What to work on - Pick every line out of the entries below that has the string "camera", and copy it.

── Data for processing ──

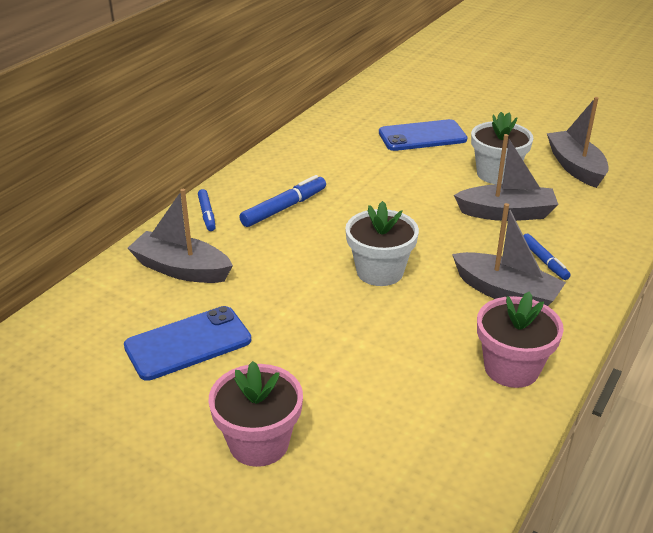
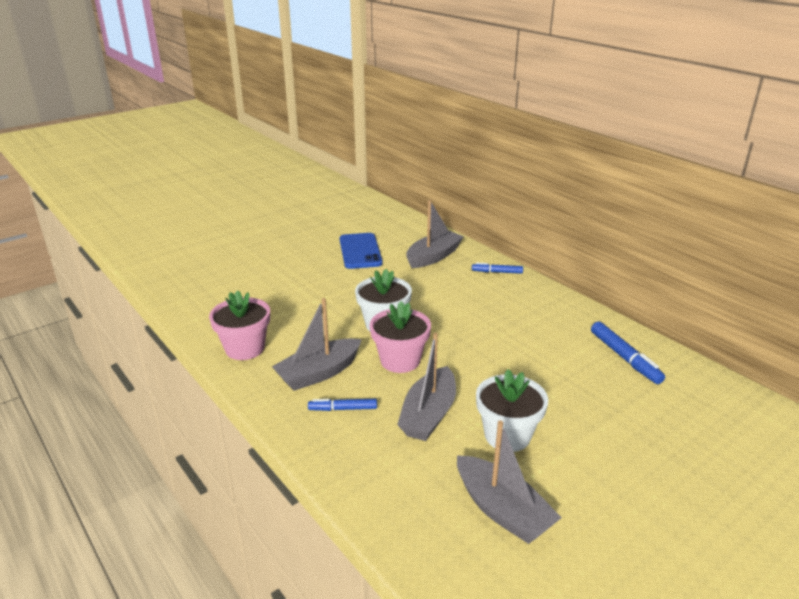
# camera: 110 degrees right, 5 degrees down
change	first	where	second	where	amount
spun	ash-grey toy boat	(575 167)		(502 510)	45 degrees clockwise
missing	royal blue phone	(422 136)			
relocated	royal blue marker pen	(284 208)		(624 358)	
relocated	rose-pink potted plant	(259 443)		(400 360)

───
── Data for processing ──

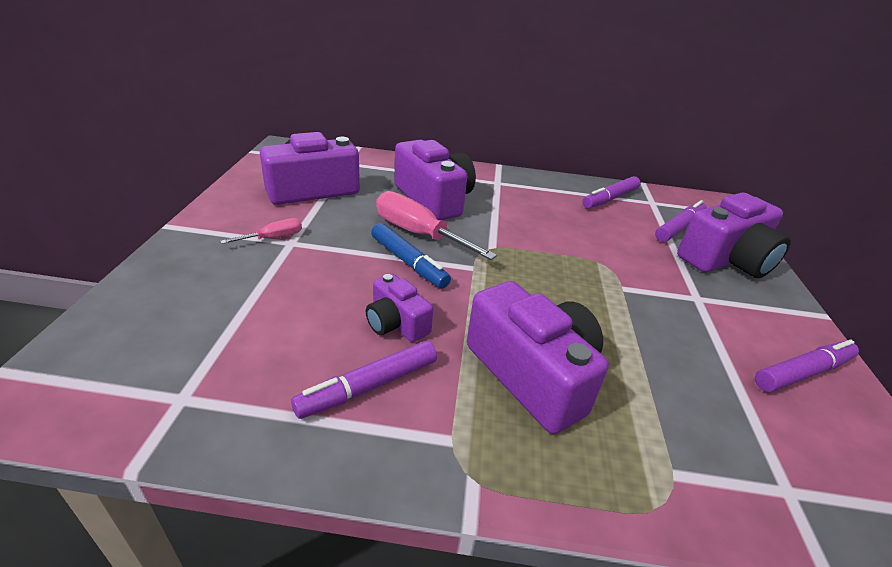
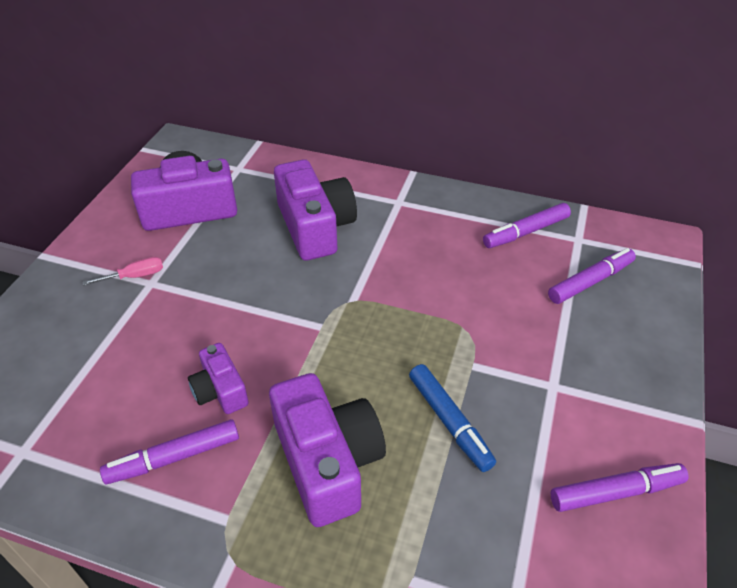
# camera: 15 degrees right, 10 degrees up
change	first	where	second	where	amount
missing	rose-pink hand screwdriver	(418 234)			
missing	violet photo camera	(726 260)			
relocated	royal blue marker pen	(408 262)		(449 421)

───

Result for this exercise -
# camera: 110 degrees right, 5 degrees down
# camera: 15 degrees right, 10 degrees up
missing	violet photo camera	(726 260)			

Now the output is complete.